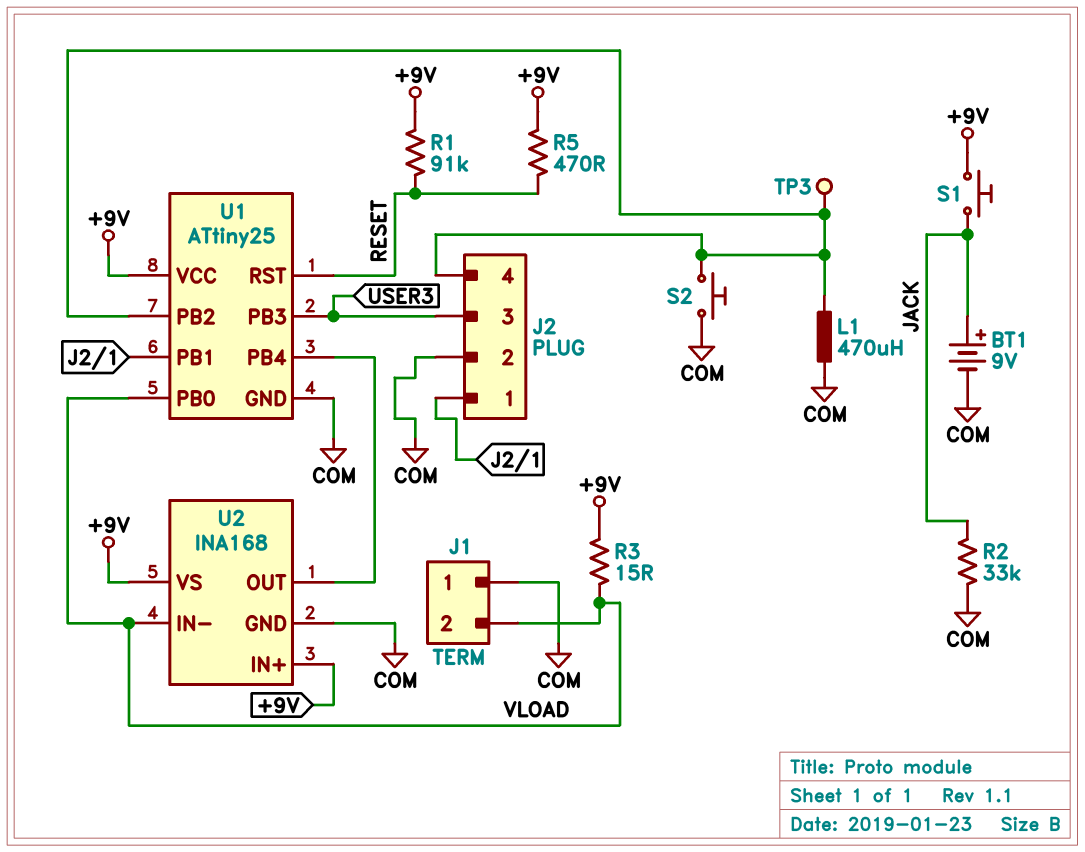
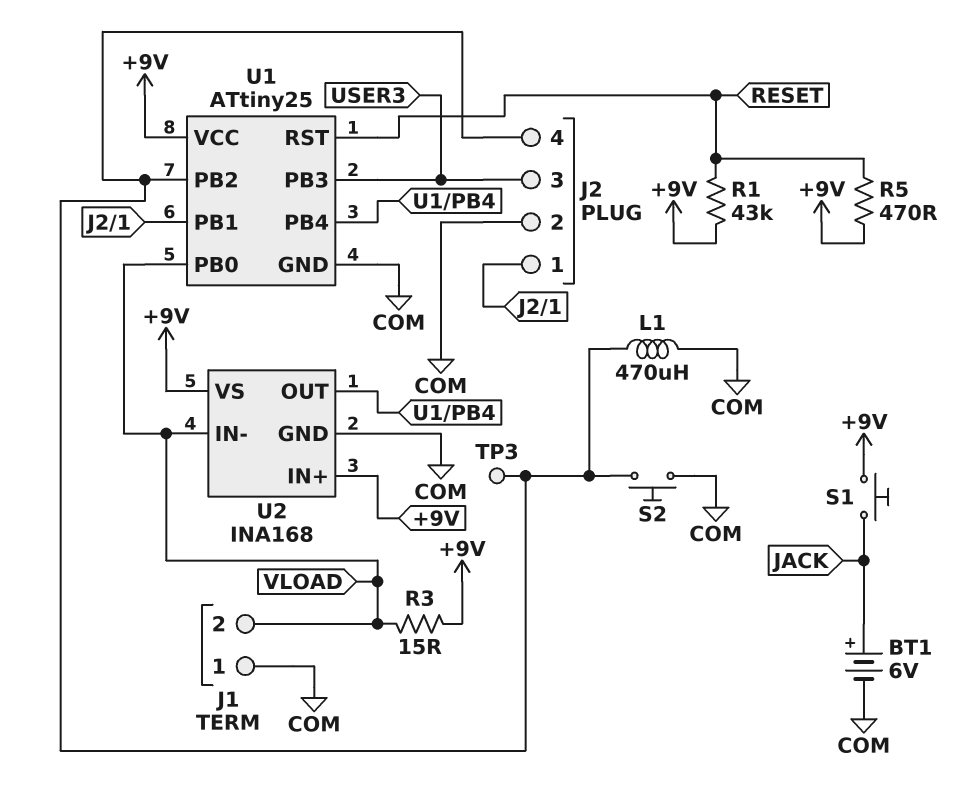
BT1: 9V (plus JACK, minus COM) -> 6V (plus JACK, minus COM)
R1: 91k (+9V, RESET) -> 43k (+9V, RESET)
R2: 33k (COM, JACK) -> none

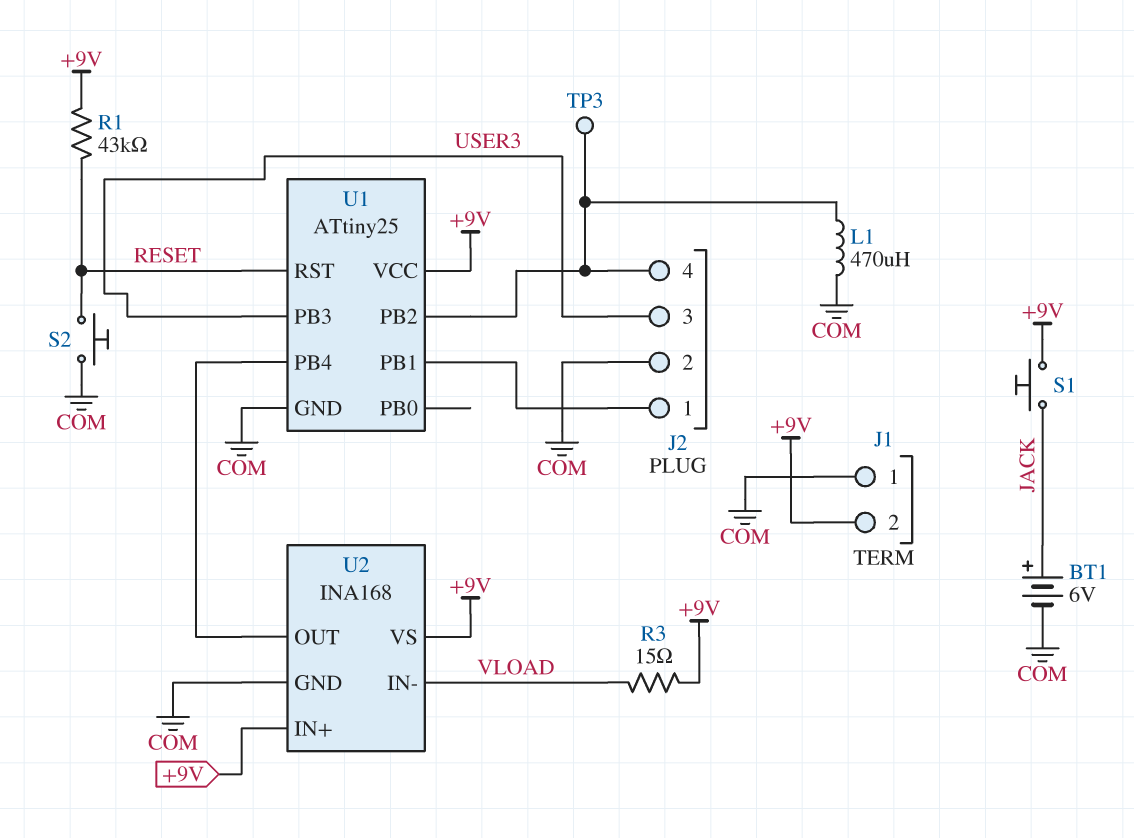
J1 pin 2: VLOAD -> +9V
R5: 470 (+9V, RESET) -> none
S2: button (COM, J2/4) -> button (COM, RESET)
U1 pin PB0: VLOAD -> none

Description of the task ::
Copy out the lines above unchanged. Skip the images.

Your response ::
BT1: 9V (plus JACK, minus COM) -> 6V (plus JACK, minus COM)
R1: 91k (+9V, RESET) -> 43k (+9V, RESET)
R2: 33k (COM, JACK) -> none

J1 pin 2: VLOAD -> +9V
R5: 470 (+9V, RESET) -> none
S2: button (COM, J2/4) -> button (COM, RESET)
U1 pin PB0: VLOAD -> none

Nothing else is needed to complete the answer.